__STATED TASK__.
Rewrite all the entries below as a Markdown table with the columns Row and Line, giving each non-blank line its own numbered row and leaving out blank lines.

__GIVEN RECORDS__.

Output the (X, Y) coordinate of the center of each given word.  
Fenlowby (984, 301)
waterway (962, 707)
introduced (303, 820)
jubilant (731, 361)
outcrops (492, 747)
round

__WRITTEN RESPONSE__.
| Row | Line |
|---|---|
| 1 | Output the (X, Y) coordinate of the center of each given word.   |
| 2 | Fenlowby (984, 301) |
| 3 | waterway (962, 707) |
| 4 | introduced (303, 820) |
| 5 | jubilant (731, 361) |
| 6 | outcrops (492, 747) |
| 7 | round |